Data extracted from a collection
****

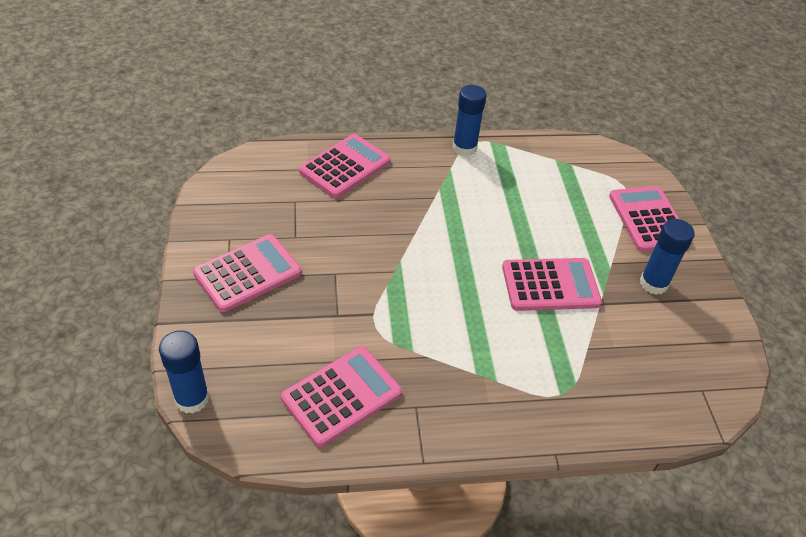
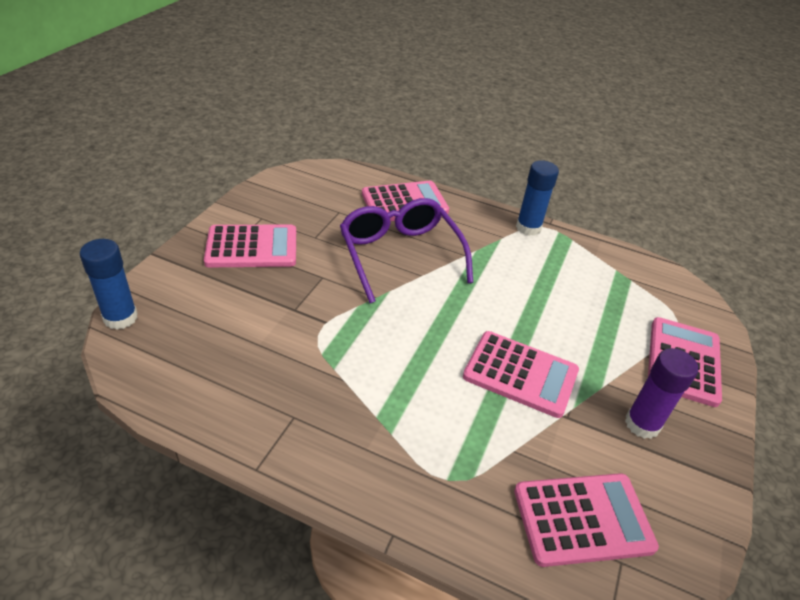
camera: 30 degrees right, 5 degrees down
pink calculator [281,346,402,447] -> pink calculator moved to [514,473,659,567]
blue glue stick [640,219,695,295] -> purple glue stick [625,348,698,439]
none -> purple glasses [340,198,473,303]

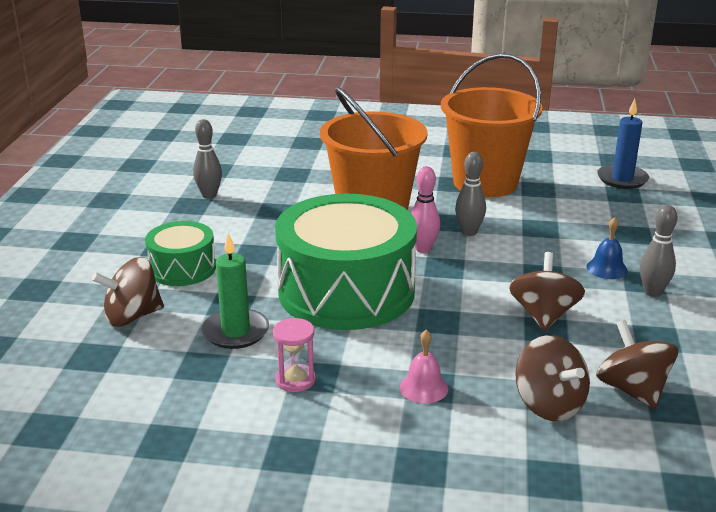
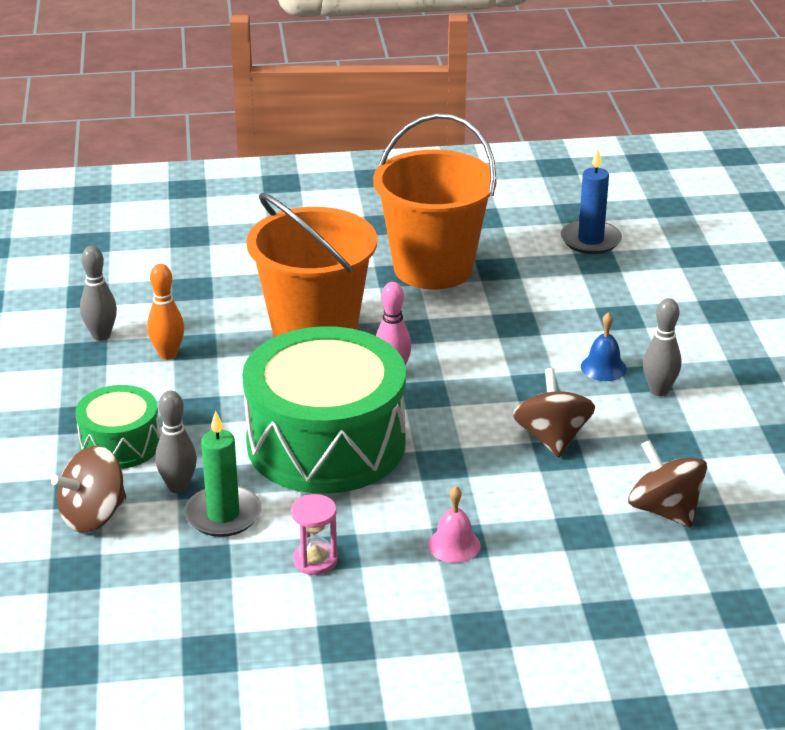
camera: 15 degrees left, 5 degrees up
grey bowling pin [455,152,486,236] -> grey bowling pin moved to [155,391,197,493]
brown spinning top [515,335,590,421] -> none
none -> orange bowling pin [147,264,184,360]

****

Your assignment: Starting from the line containing "grey bowling pin [455,152,486,236]", repeat each line through the end of the entries, exactly.

Exercise output:
grey bowling pin [455,152,486,236] -> grey bowling pin moved to [155,391,197,493]
brown spinning top [515,335,590,421] -> none
none -> orange bowling pin [147,264,184,360]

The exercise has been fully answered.